(What the task requires):
Scan the entries below, and for each line that includes the word "left", make a copy.

-------

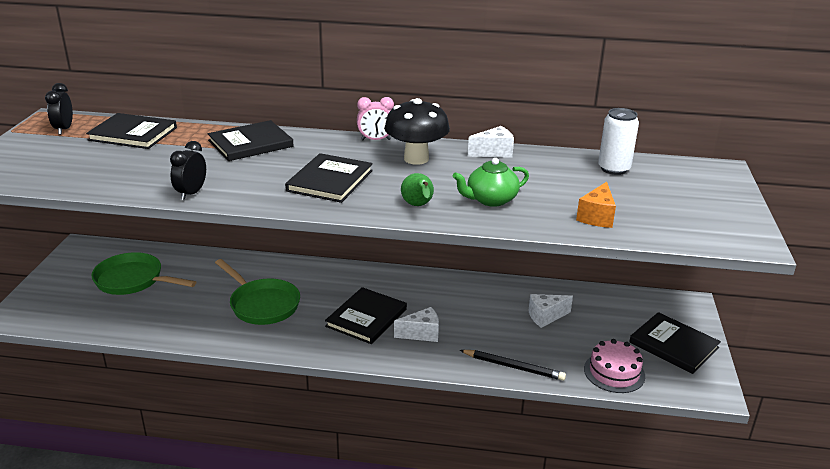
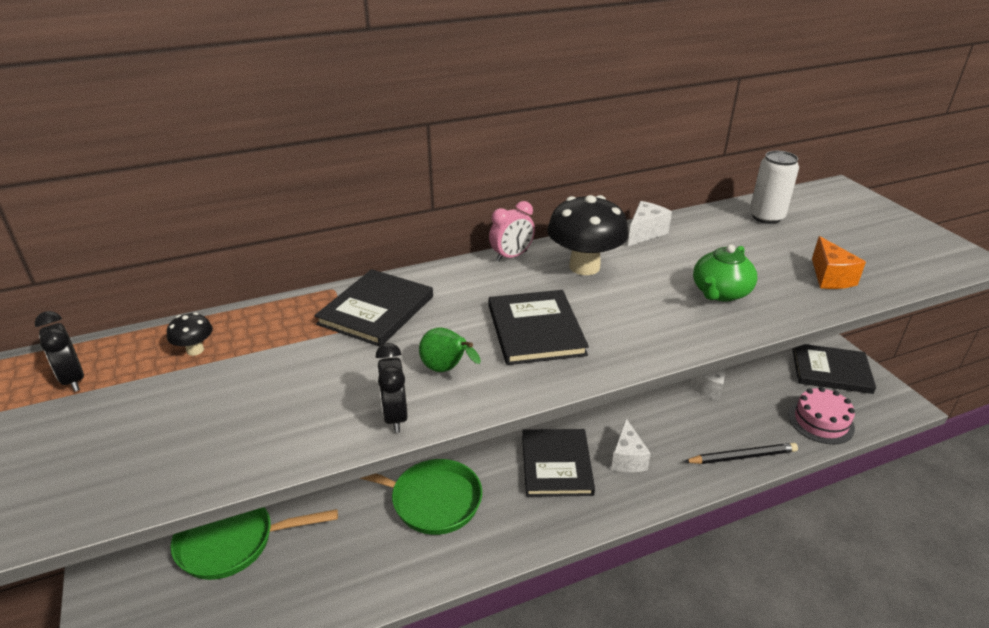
camera: 30 degrees left, 5 degrees up
(133, 134) = (195, 350): black book -> black mushroom
(418, 206) = (667, 328): green pear -> green pear (446, 369)
(421, 334) = (627, 458): white cheese -> white cheese turned 135 degrees clockwise

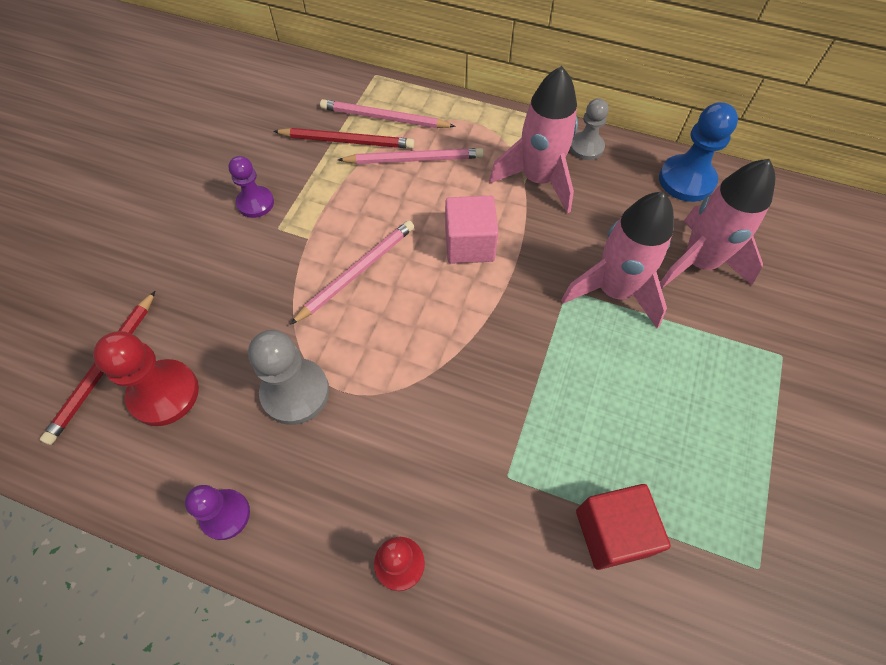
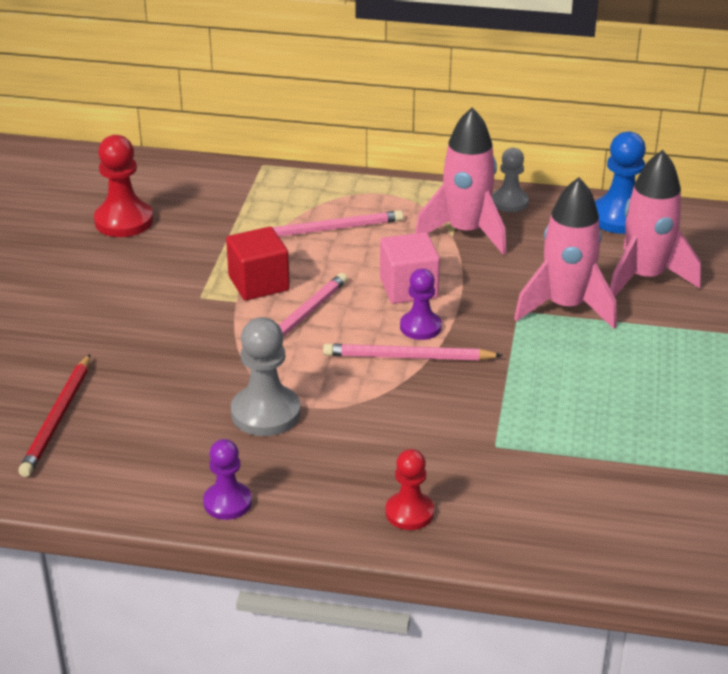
camera: 10 degrees left, 25 degrees down
(164, 394) = (130, 429): red pawn -> red pawn (124, 221)
(255, 203) = (168, 280): purple pawn -> purple pawn (420, 327)
(347, 141) = (251, 221): red pencil -> none
(384, 118) = (285, 199): pink pencil -> pink pencil (408, 357)
(612, 532) = (604, 469): red cube -> red cube (259, 283)

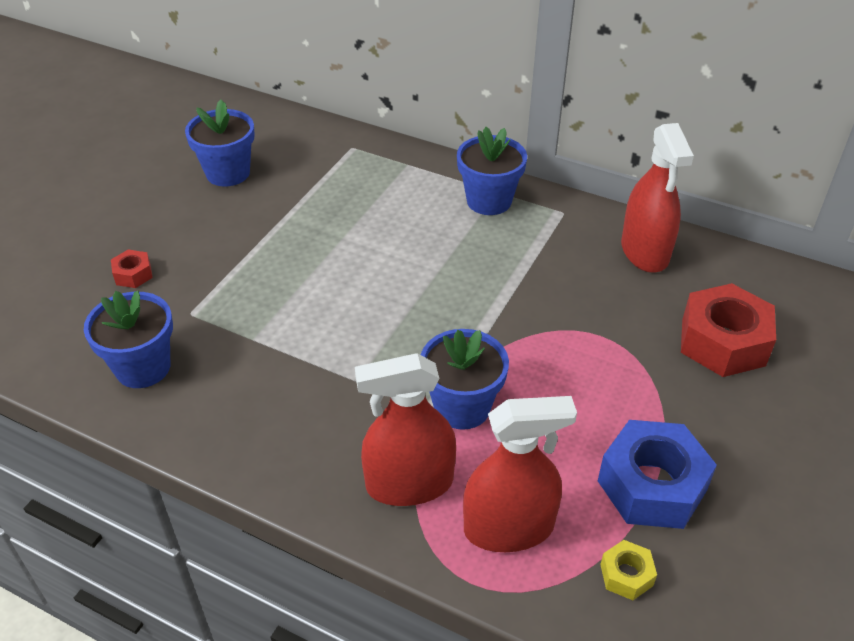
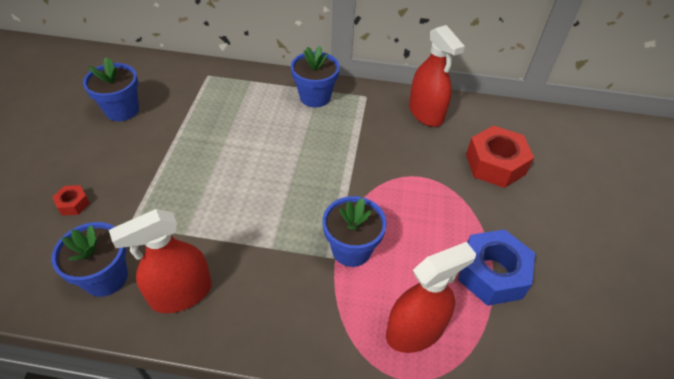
camera: 20 degrees left, 5 degrees up
(409, 484) = (337, 317): red spray bottle -> red spray bottle (181, 293)
(626, 575) = (501, 343): yellow nut -> none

-------

(Solution for this exercise):
camera: 30 degrees left, 5 degrees up
camera: 10 degrees left, 25 degrees down
camera: 20 degrees left, 5 degrees up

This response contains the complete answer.